Give the listing again exactly, skipping any pictures it holds.
-------
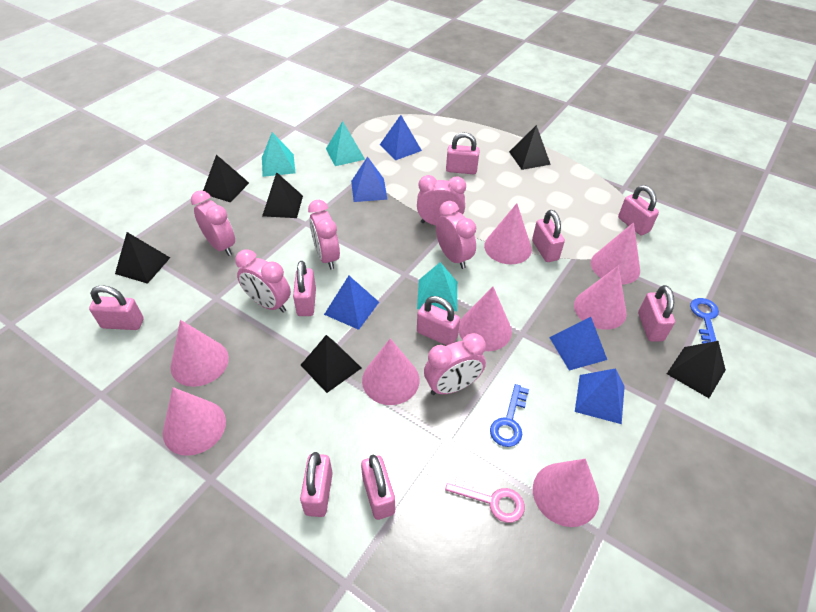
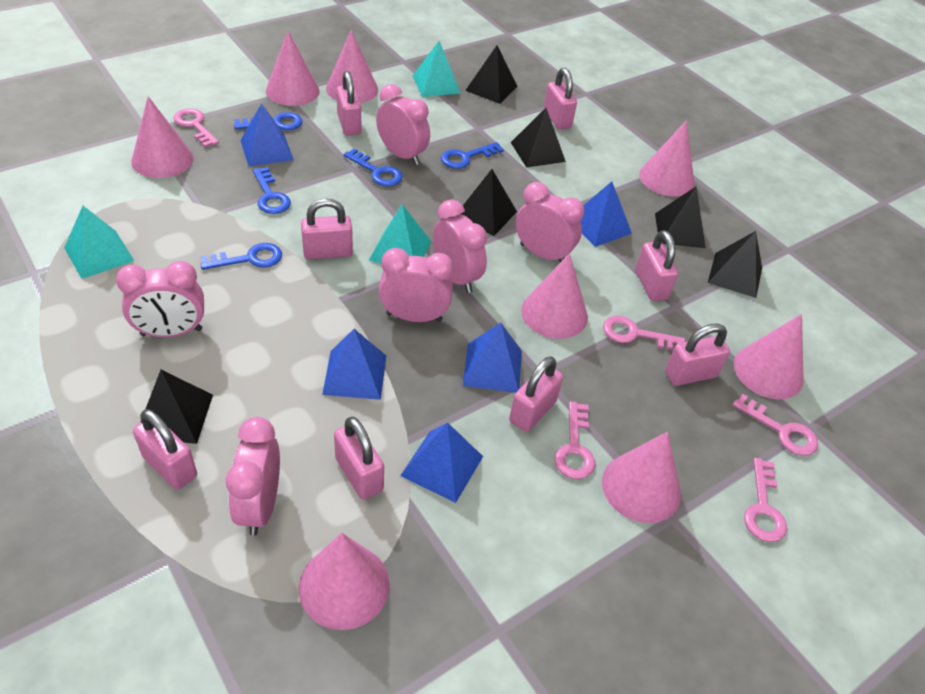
blue key: 2 -> 5
pink key: 1 -> 5
pink padlock: 9 -> 8

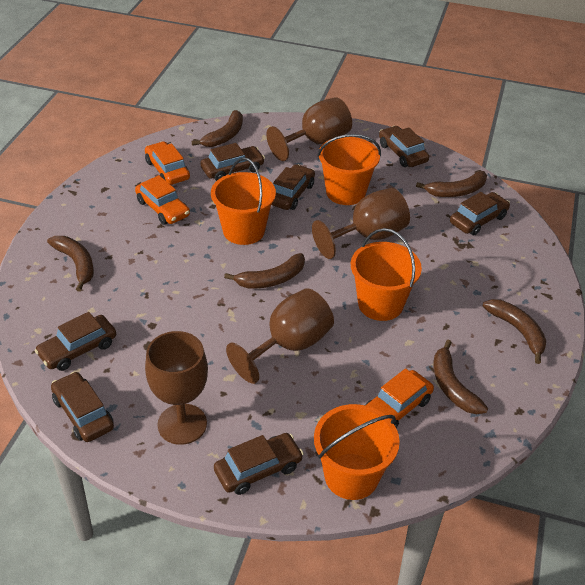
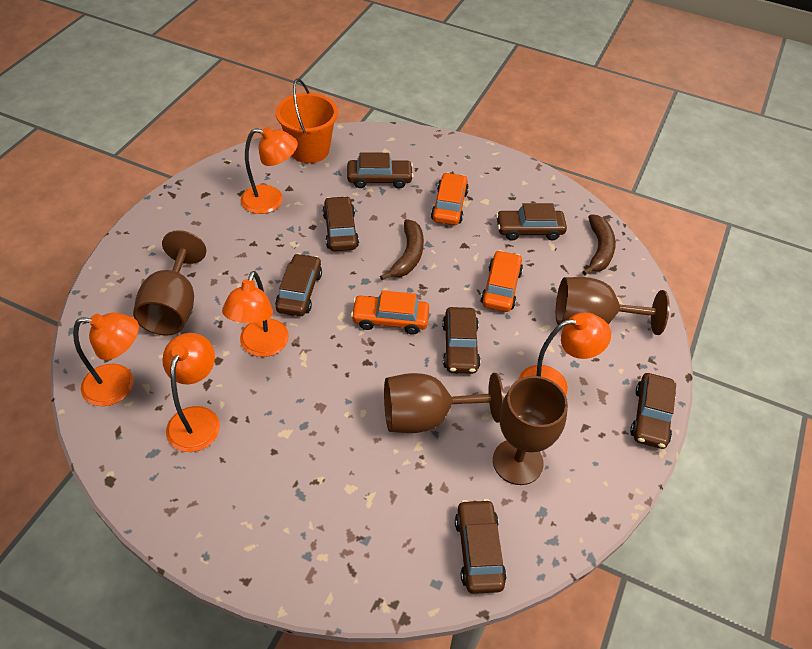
brown banana: 6 -> 2
orange bucket: 4 -> 1
orange lamp: 0 -> 5

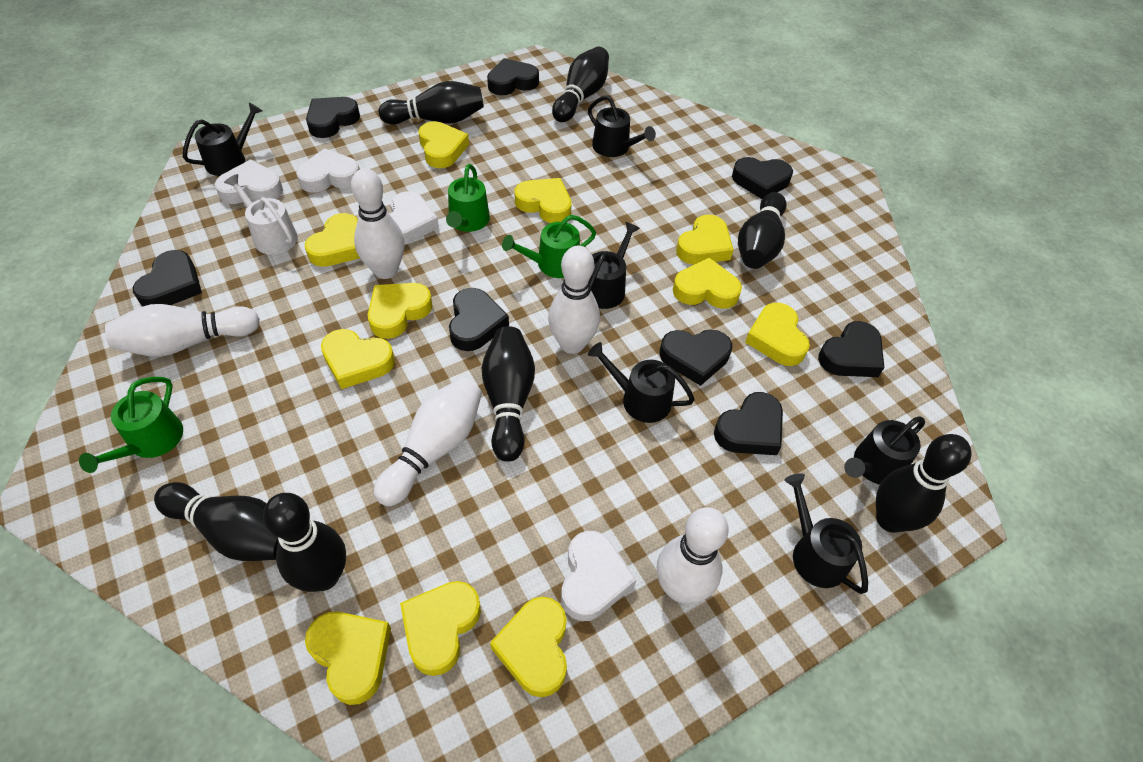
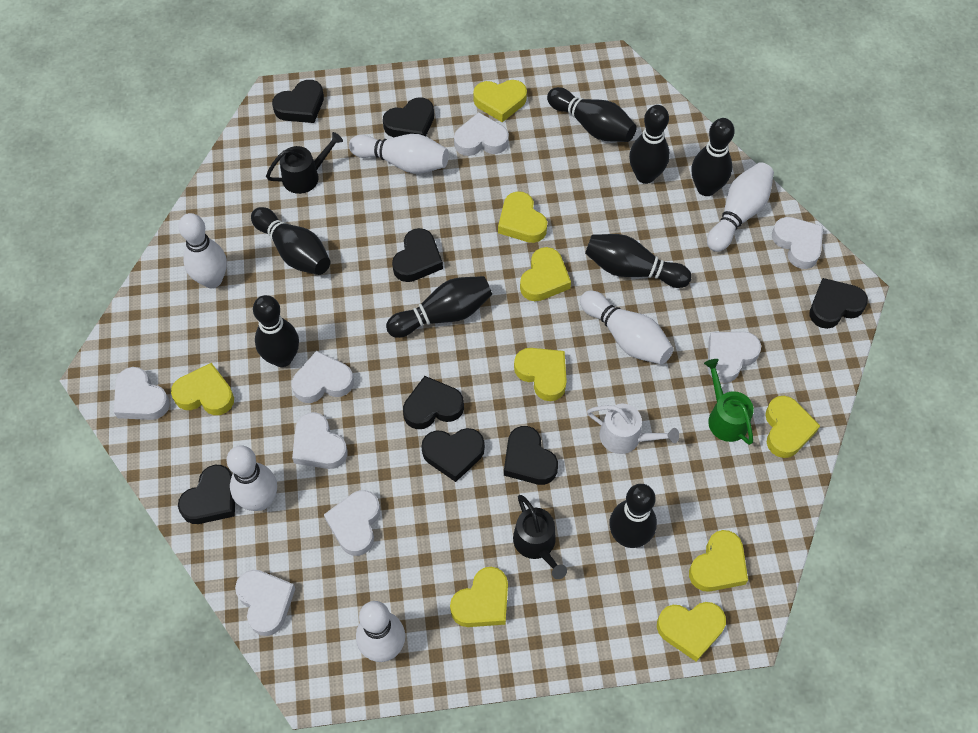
black bowling pin: 7 -> 8
black watering can: 6 -> 2
green watering can: 3 -> 1
white bowling pin: 5 -> 6
white heart: 4 -> 8
yellow heart: 11 -> 9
-------
# Response to the exercise:
blue key: 2 -> 5
pink key: 1 -> 5
pink padlock: 9 -> 8

brown banana: 6 -> 2
orange bucket: 4 -> 1
orange lamp: 0 -> 5

black bowling pin: 7 -> 8
black watering can: 6 -> 2
green watering can: 3 -> 1
white bowling pin: 5 -> 6
white heart: 4 -> 8
yellow heart: 11 -> 9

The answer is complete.